Print, please, exactly the lines from the one with "U2 pin IN: W12 -> W13" through the final line of the data below, with both ends included and the pictures left out.

---

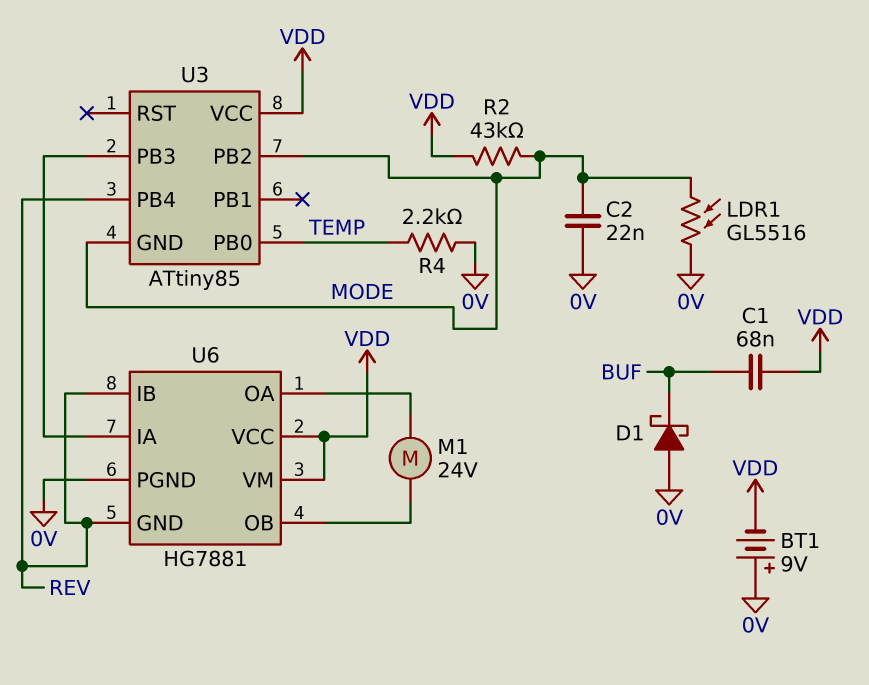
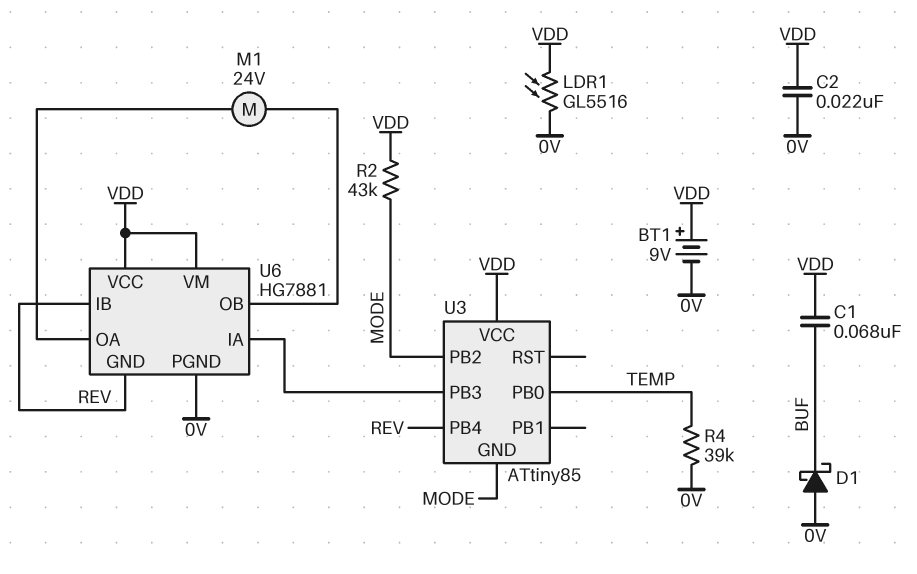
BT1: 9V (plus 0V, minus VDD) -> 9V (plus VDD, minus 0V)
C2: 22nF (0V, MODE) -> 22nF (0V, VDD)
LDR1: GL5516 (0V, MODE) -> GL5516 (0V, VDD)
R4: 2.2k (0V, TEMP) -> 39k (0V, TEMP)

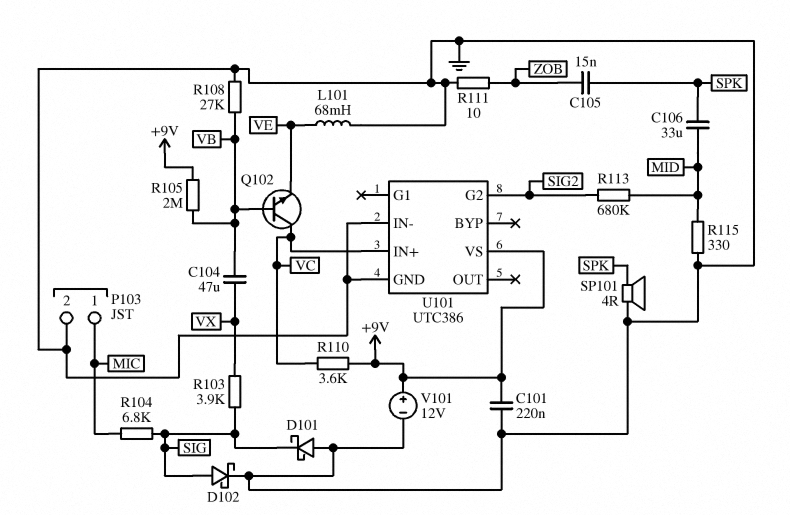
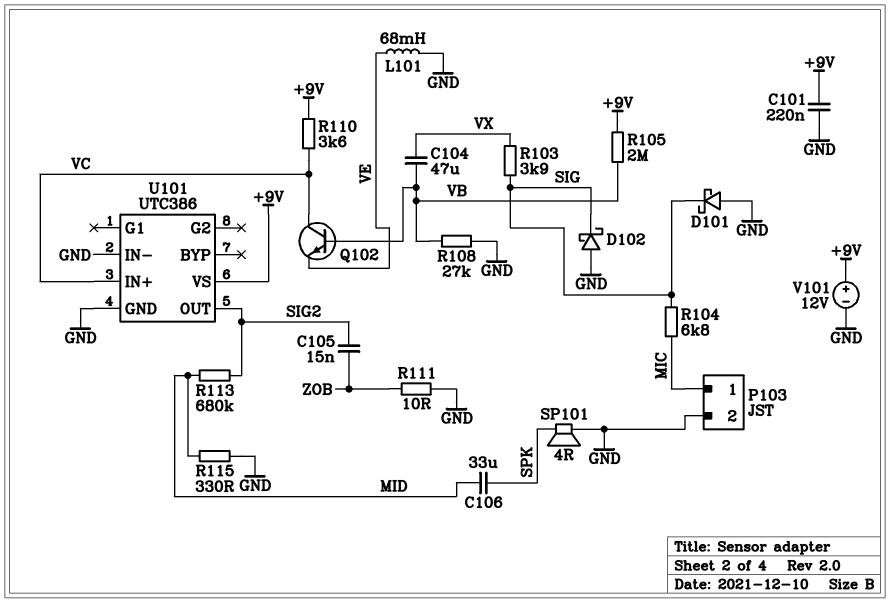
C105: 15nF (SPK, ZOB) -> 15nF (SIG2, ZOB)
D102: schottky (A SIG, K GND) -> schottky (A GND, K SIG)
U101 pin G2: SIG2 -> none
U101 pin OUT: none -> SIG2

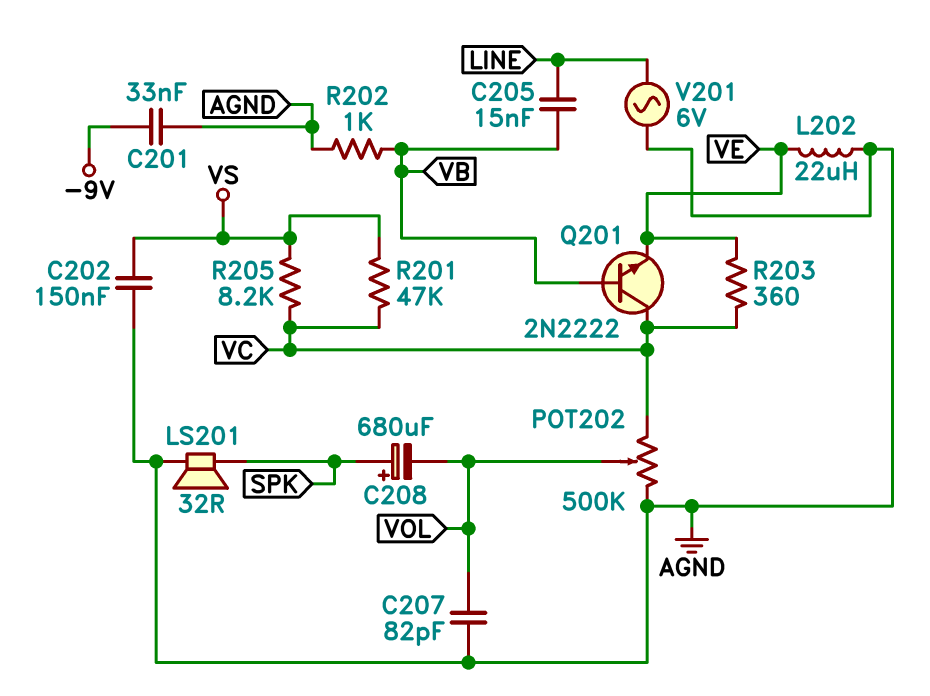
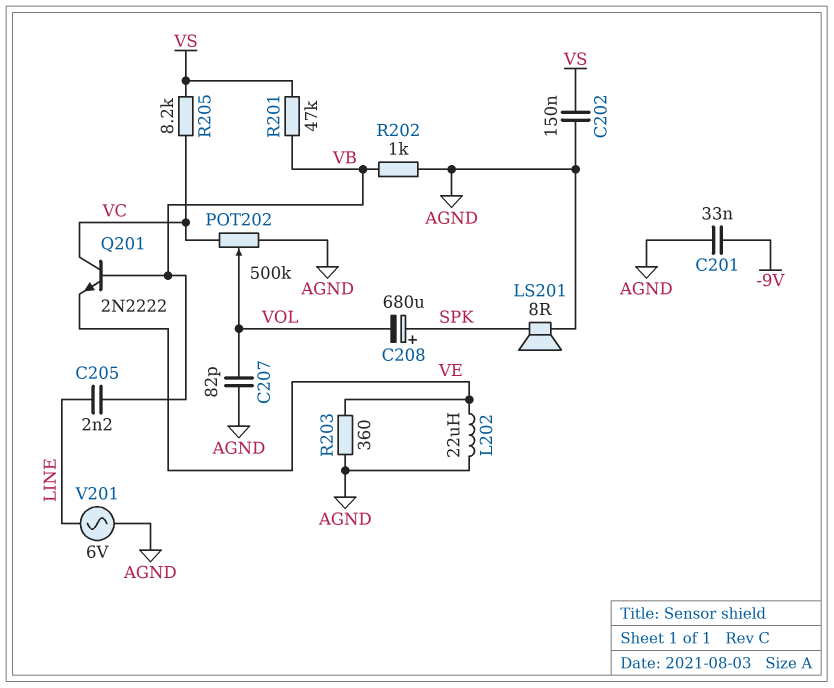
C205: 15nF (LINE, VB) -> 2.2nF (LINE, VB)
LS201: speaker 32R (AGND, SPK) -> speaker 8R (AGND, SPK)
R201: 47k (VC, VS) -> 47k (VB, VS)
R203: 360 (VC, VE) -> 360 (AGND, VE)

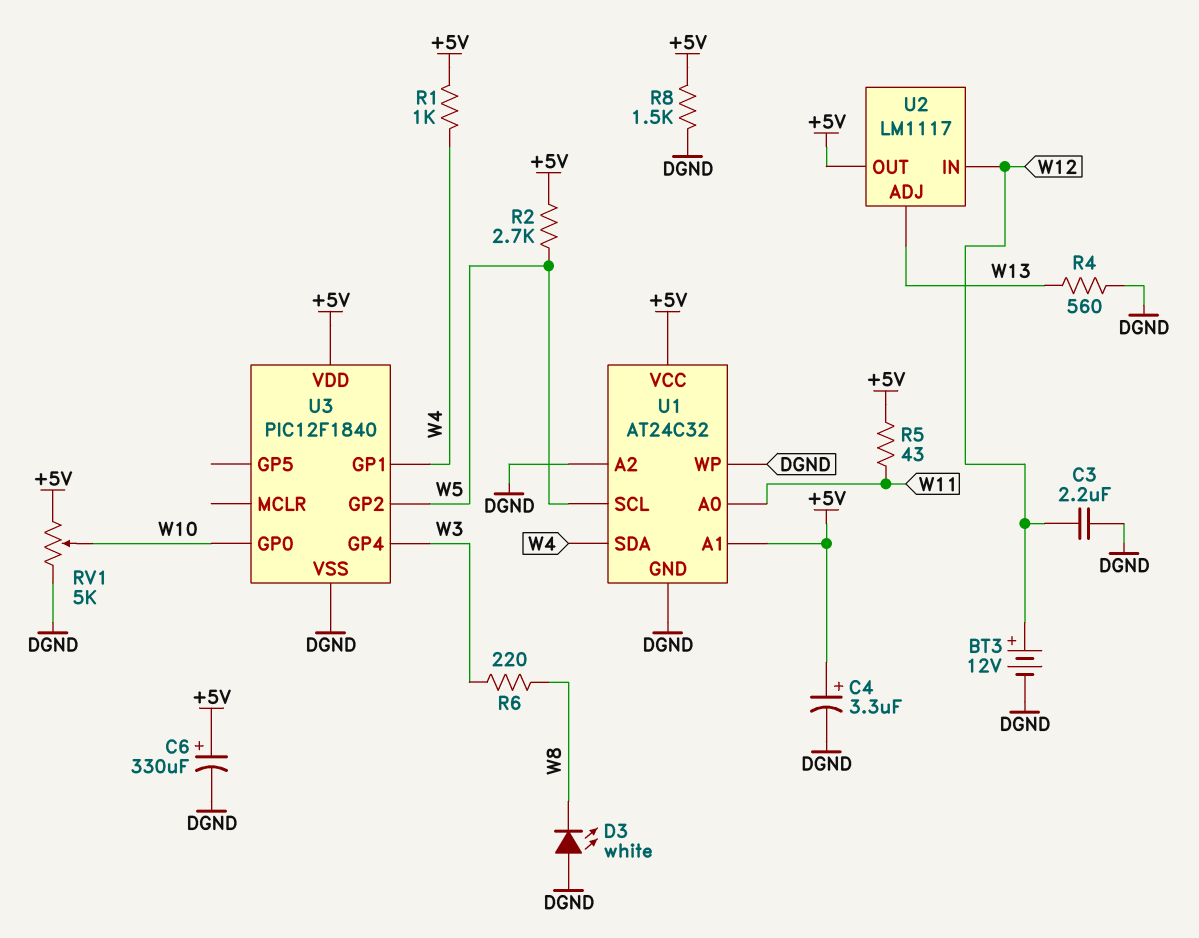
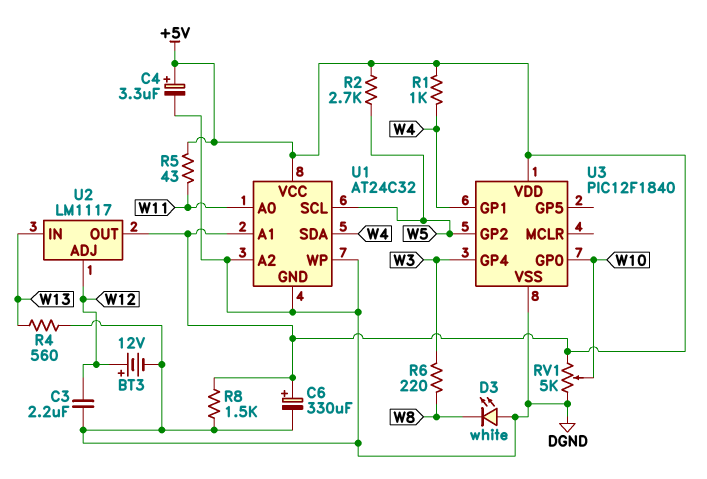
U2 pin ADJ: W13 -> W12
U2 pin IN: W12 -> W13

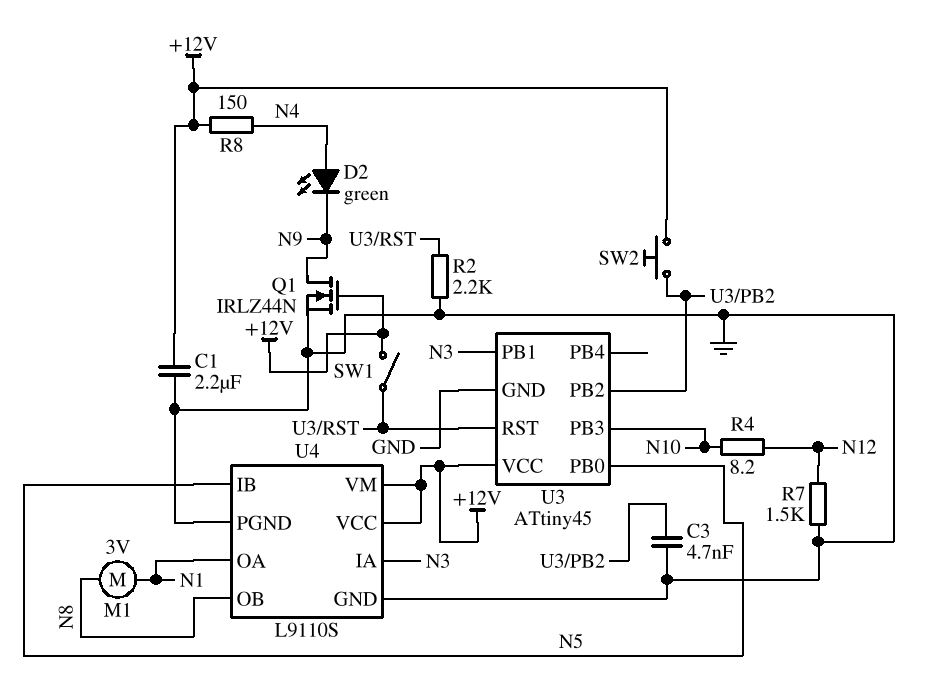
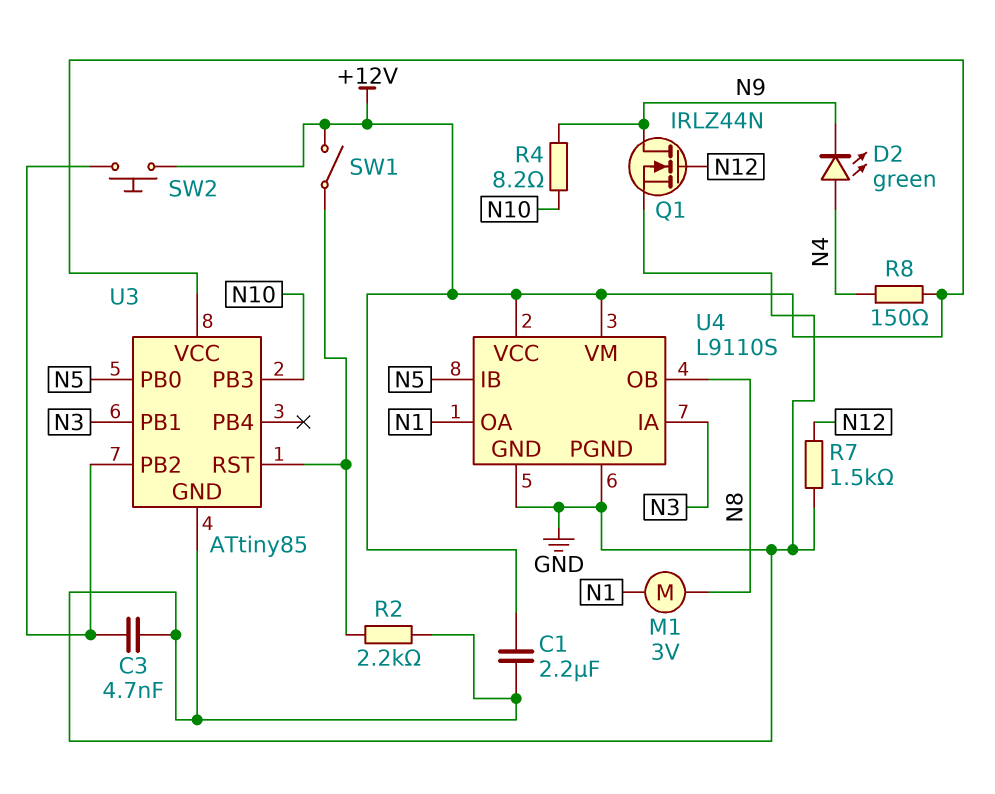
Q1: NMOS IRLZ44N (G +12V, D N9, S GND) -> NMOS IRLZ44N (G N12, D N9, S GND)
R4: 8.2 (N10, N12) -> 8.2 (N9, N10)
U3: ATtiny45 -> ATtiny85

---

FINISHED TASK:
U2 pin IN: W12 -> W13

Q1: NMOS IRLZ44N (G +12V, D N9, S GND) -> NMOS IRLZ44N (G N12, D N9, S GND)
R4: 8.2 (N10, N12) -> 8.2 (N9, N10)
U3: ATtiny45 -> ATtiny85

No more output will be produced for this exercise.